**WORK INSTRUCTIONS:**
Transcribe the data. Leave out nothing.

Geometric shape edit sequences
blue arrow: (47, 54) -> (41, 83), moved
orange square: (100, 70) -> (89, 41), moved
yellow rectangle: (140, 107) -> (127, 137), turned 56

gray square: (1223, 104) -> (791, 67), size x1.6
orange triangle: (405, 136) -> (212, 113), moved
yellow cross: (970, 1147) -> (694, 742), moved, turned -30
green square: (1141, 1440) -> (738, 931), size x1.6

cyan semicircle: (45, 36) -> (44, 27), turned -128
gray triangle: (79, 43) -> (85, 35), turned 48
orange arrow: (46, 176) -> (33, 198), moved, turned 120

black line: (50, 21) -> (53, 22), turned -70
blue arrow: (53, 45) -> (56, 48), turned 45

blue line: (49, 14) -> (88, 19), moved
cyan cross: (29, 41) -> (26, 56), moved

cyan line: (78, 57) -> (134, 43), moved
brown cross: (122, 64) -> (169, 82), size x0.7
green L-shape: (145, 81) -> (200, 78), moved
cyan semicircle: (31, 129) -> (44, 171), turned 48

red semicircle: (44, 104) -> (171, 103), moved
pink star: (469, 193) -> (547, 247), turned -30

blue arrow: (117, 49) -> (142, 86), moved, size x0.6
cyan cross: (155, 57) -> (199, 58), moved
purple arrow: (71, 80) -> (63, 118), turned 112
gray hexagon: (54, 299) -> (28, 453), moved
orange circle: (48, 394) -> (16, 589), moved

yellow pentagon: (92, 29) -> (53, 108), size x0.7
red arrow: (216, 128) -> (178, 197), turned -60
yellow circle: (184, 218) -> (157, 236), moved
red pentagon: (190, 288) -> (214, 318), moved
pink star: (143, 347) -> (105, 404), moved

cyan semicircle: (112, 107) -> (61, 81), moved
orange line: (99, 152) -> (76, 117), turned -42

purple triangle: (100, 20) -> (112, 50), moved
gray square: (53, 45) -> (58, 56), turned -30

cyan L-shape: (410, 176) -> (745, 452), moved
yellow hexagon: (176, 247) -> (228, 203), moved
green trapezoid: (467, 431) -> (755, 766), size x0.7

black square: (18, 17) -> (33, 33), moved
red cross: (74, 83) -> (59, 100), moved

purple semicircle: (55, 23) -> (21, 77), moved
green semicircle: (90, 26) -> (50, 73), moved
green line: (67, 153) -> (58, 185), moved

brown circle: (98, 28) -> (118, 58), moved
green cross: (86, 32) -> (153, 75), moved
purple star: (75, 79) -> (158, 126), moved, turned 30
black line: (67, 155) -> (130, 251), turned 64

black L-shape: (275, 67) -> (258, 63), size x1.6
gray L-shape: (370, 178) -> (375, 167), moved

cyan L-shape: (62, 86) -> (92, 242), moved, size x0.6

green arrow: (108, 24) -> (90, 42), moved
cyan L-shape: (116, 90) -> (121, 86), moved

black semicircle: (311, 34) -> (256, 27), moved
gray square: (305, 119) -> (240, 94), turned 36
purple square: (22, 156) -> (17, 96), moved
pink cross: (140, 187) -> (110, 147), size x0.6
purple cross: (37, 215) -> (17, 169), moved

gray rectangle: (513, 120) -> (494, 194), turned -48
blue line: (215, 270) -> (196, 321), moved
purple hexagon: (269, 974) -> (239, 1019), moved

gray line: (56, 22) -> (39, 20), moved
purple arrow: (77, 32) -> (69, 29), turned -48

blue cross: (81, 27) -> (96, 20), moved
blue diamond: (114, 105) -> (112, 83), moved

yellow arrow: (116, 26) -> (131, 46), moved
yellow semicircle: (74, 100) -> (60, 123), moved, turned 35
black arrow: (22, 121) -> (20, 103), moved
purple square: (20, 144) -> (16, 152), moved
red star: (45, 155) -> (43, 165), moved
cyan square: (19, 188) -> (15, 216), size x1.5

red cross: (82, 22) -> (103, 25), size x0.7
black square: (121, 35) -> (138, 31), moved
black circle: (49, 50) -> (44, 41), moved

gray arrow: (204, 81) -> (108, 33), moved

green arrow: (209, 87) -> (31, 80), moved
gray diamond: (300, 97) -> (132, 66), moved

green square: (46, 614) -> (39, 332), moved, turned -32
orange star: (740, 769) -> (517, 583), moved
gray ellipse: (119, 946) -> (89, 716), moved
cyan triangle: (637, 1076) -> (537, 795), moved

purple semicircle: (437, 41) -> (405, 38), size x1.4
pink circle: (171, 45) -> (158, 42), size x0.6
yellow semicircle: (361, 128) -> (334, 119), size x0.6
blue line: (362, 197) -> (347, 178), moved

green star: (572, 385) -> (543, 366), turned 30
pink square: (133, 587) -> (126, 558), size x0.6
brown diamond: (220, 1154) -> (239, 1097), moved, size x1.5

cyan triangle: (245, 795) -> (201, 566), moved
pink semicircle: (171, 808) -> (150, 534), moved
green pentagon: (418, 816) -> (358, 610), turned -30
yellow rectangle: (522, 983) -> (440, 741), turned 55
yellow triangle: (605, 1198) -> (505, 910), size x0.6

**WRITTEN ANSWER:**
blue arrow: (47, 54) -> (41, 83), moved
orange square: (100, 70) -> (89, 41), moved
yellow rectangle: (140, 107) -> (127, 137), turned 56

gray square: (1223, 104) -> (791, 67), size x1.6
orange triangle: (405, 136) -> (212, 113), moved
yellow cross: (970, 1147) -> (694, 742), moved, turned -30
green square: (1141, 1440) -> (738, 931), size x1.6

cyan semicircle: (45, 36) -> (44, 27), turned -128
gray triangle: (79, 43) -> (85, 35), turned 48
orange arrow: (46, 176) -> (33, 198), moved, turned 120

black line: (50, 21) -> (53, 22), turned -70
blue arrow: (53, 45) -> (56, 48), turned 45

blue line: (49, 14) -> (88, 19), moved
cyan cross: (29, 41) -> (26, 56), moved

cyan line: (78, 57) -> (134, 43), moved
brown cross: (122, 64) -> (169, 82), size x0.7
green L-shape: (145, 81) -> (200, 78), moved
cyan semicircle: (31, 129) -> (44, 171), turned 48

red semicircle: (44, 104) -> (171, 103), moved
pink star: (469, 193) -> (547, 247), turned -30

blue arrow: (117, 49) -> (142, 86), moved, size x0.6
cyan cross: (155, 57) -> (199, 58), moved
purple arrow: (71, 80) -> (63, 118), turned 112
gray hexagon: (54, 299) -> (28, 453), moved
orange circle: (48, 394) -> (16, 589), moved

yellow pentagon: (92, 29) -> (53, 108), size x0.7
red arrow: (216, 128) -> (178, 197), turned -60
yellow circle: (184, 218) -> (157, 236), moved
red pentagon: (190, 288) -> (214, 318), moved
pink star: (143, 347) -> (105, 404), moved

cyan semicircle: (112, 107) -> (61, 81), moved
orange line: (99, 152) -> (76, 117), turned -42

purple triangle: (100, 20) -> (112, 50), moved
gray square: (53, 45) -> (58, 56), turned -30

cyan L-shape: (410, 176) -> (745, 452), moved
yellow hexagon: (176, 247) -> (228, 203), moved
green trapezoid: (467, 431) -> (755, 766), size x0.7

black square: (18, 17) -> (33, 33), moved
red cross: (74, 83) -> (59, 100), moved

purple semicircle: (55, 23) -> (21, 77), moved
green semicircle: (90, 26) -> (50, 73), moved
green line: (67, 153) -> (58, 185), moved

brown circle: (98, 28) -> (118, 58), moved
green cross: (86, 32) -> (153, 75), moved
purple star: (75, 79) -> (158, 126), moved, turned 30
black line: (67, 155) -> (130, 251), turned 64

black L-shape: (275, 67) -> (258, 63), size x1.6
gray L-shape: (370, 178) -> (375, 167), moved

cyan L-shape: (62, 86) -> (92, 242), moved, size x0.6

green arrow: (108, 24) -> (90, 42), moved
cyan L-shape: (116, 90) -> (121, 86), moved

black semicircle: (311, 34) -> (256, 27), moved
gray square: (305, 119) -> (240, 94), turned 36
purple square: (22, 156) -> (17, 96), moved
pink cross: (140, 187) -> (110, 147), size x0.6
purple cross: (37, 215) -> (17, 169), moved

gray rectangle: (513, 120) -> (494, 194), turned -48
blue line: (215, 270) -> (196, 321), moved
purple hexagon: (269, 974) -> (239, 1019), moved

gray line: (56, 22) -> (39, 20), moved
purple arrow: (77, 32) -> (69, 29), turned -48

blue cross: (81, 27) -> (96, 20), moved
blue diamond: (114, 105) -> (112, 83), moved

yellow arrow: (116, 26) -> (131, 46), moved
yellow semicircle: (74, 100) -> (60, 123), moved, turned 35
black arrow: (22, 121) -> (20, 103), moved
purple square: (20, 144) -> (16, 152), moved
red star: (45, 155) -> (43, 165), moved
cyan square: (19, 188) -> (15, 216), size x1.5

red cross: (82, 22) -> (103, 25), size x0.7
black square: (121, 35) -> (138, 31), moved
black circle: (49, 50) -> (44, 41), moved

gray arrow: (204, 81) -> (108, 33), moved

green arrow: (209, 87) -> (31, 80), moved
gray diamond: (300, 97) -> (132, 66), moved

green square: (46, 614) -> (39, 332), moved, turned -32
orange star: (740, 769) -> (517, 583), moved
gray ellipse: (119, 946) -> (89, 716), moved
cyan triangle: (637, 1076) -> (537, 795), moved

purple semicircle: (437, 41) -> (405, 38), size x1.4
pink circle: (171, 45) -> (158, 42), size x0.6
yellow semicircle: (361, 128) -> (334, 119), size x0.6
blue line: (362, 197) -> (347, 178), moved

green star: (572, 385) -> (543, 366), turned 30
pink square: (133, 587) -> (126, 558), size x0.6
brown diamond: (220, 1154) -> (239, 1097), moved, size x1.5

cyan triangle: (245, 795) -> (201, 566), moved
pink semicircle: (171, 808) -> (150, 534), moved
green pentagon: (418, 816) -> (358, 610), turned -30
yellow rectangle: (522, 983) -> (440, 741), turned 55
yellow triangle: (605, 1198) -> (505, 910), size x0.6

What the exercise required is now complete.